Source material =
****

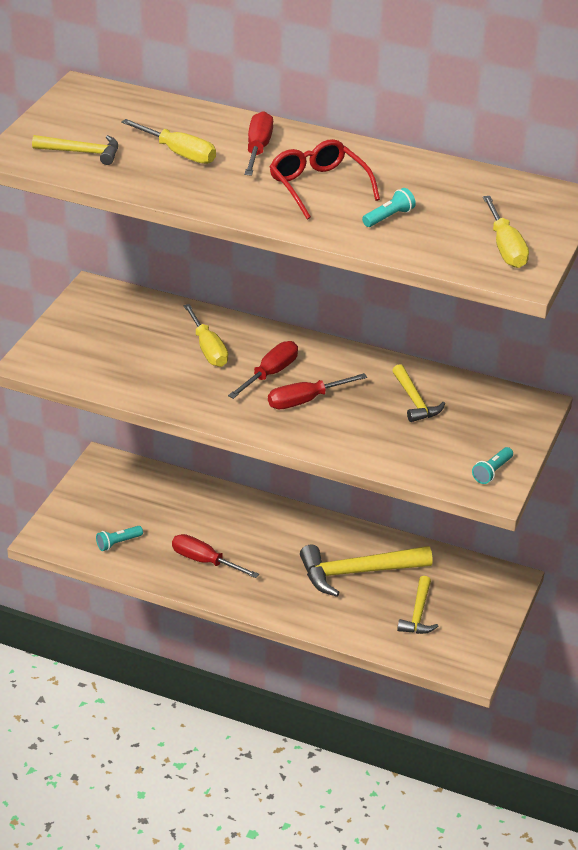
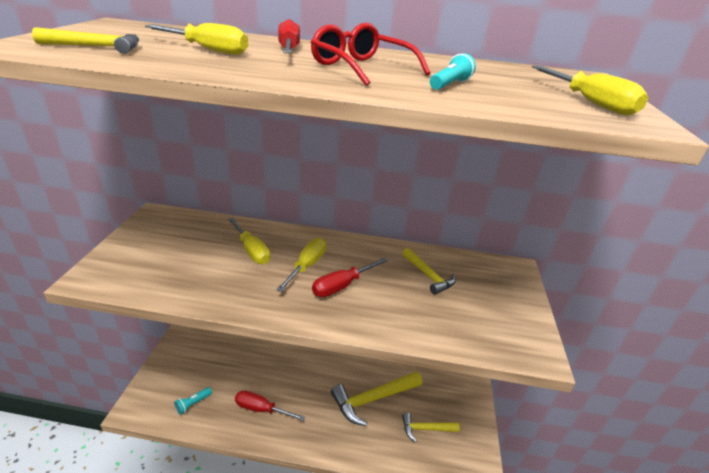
camera: 15 degrees left, 5 degrees down
(270, 374) = (307, 266): red screwdriver -> yellow screwdriver
(418, 614) = (425, 429): yellow hammer -> yellow hammer turned 90 degrees clockwise
(492, 472) = (524, 333): turquoise flashlight -> none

****

What is being asked =
Would you repeat the listing above exactly, minus the images?

Exercise solution =
camera: 15 degrees left, 5 degrees down
(270, 374) = (307, 266): red screwdriver -> yellow screwdriver
(418, 614) = (425, 429): yellow hammer -> yellow hammer turned 90 degrees clockwise
(492, 472) = (524, 333): turquoise flashlight -> none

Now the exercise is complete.